◆ **Task prompt**
Among the lines below, keep only those from the one containing "black brick D5:E8" through the one containing "tan brick E9:E10", and reproduce them exactly.

◆ **Exercise material**
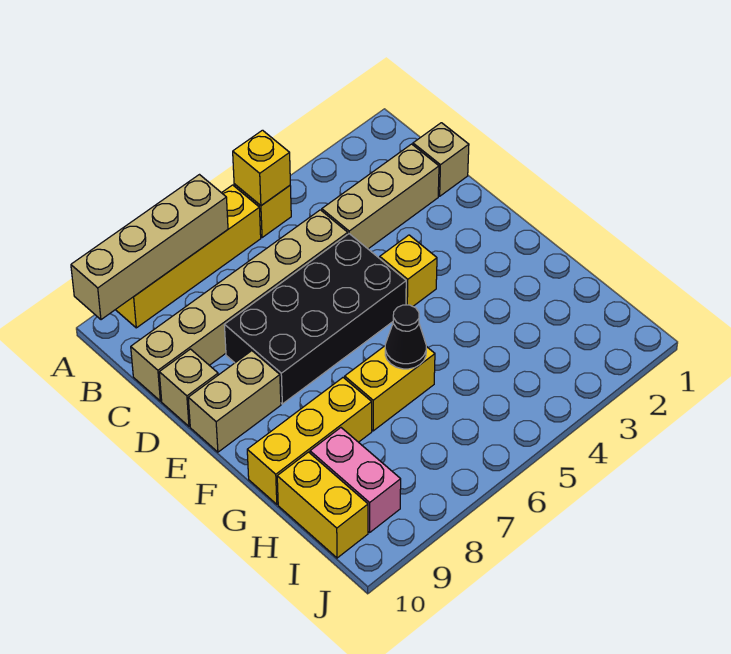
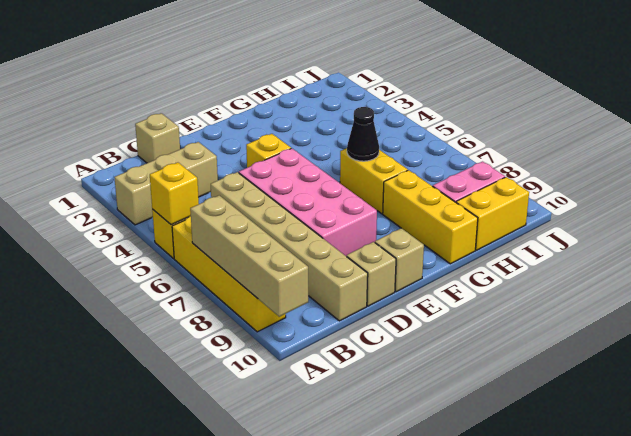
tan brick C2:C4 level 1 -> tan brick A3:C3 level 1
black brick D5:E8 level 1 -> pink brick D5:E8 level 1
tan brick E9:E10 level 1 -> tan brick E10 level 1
* * *
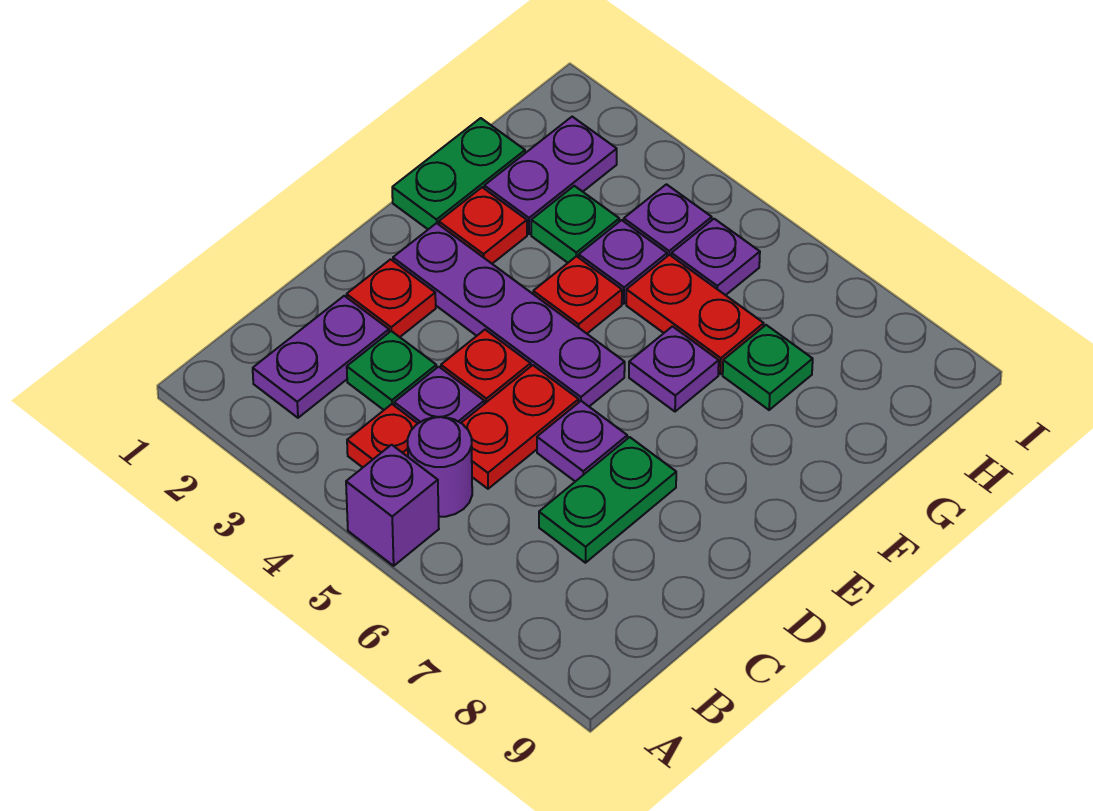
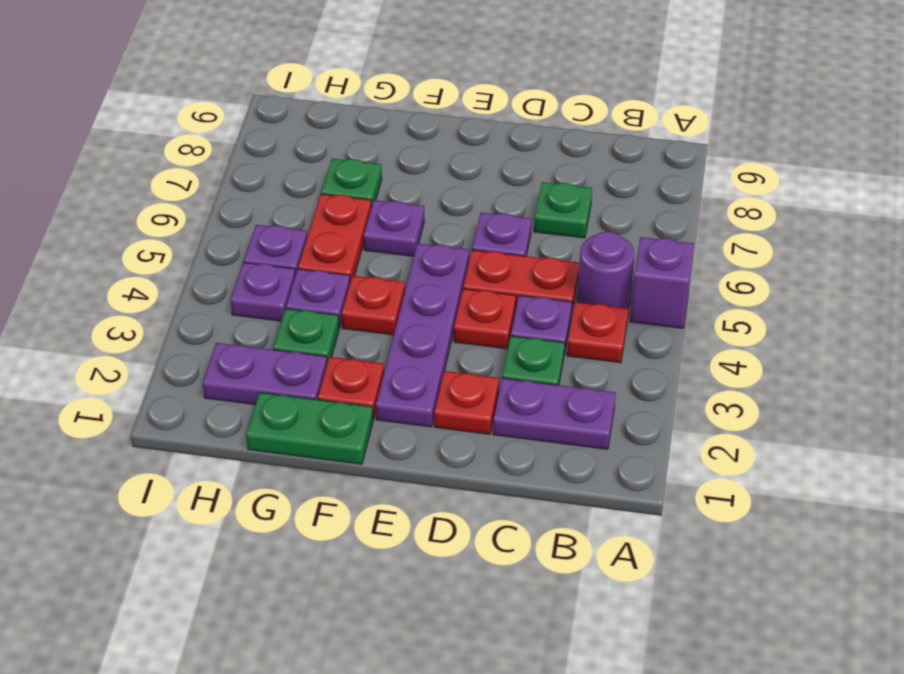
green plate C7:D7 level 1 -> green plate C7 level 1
--
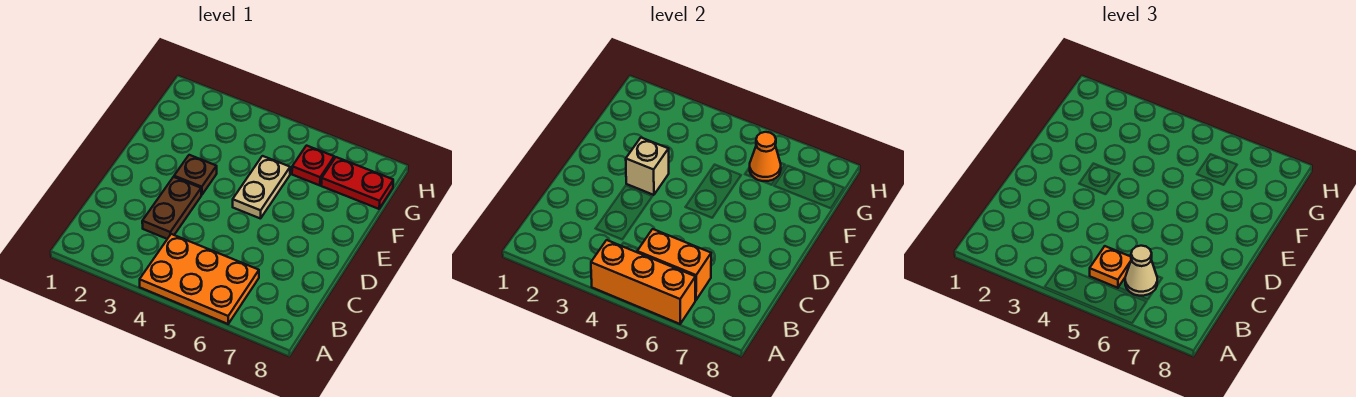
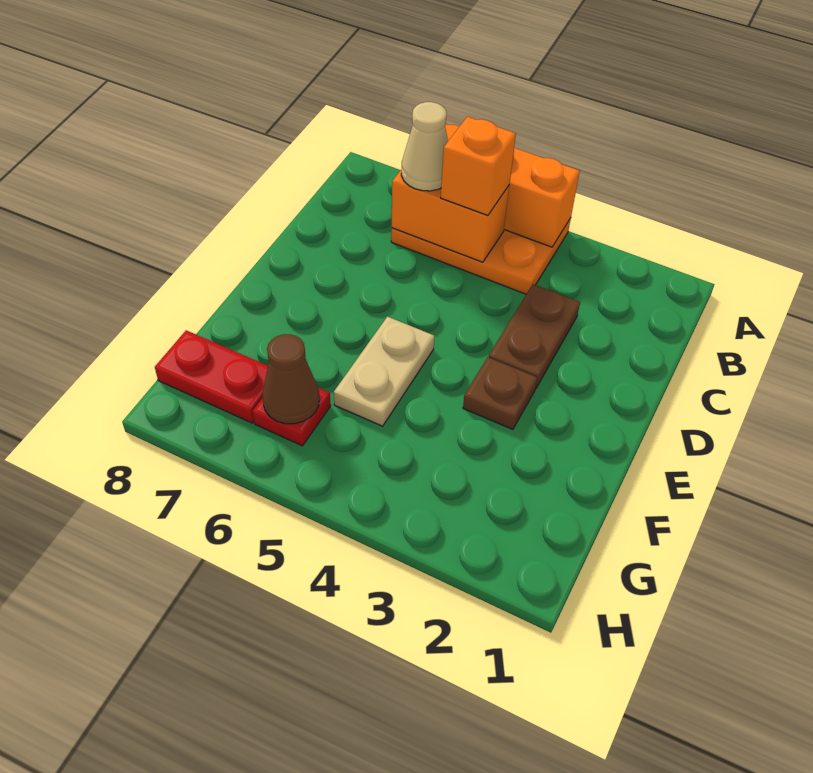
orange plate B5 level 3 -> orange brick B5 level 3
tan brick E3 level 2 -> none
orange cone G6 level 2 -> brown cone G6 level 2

◆ **Task result**
black brick D5:E8 level 1 -> pink brick D5:E8 level 1
tan brick E9:E10 level 1 -> tan brick E10 level 1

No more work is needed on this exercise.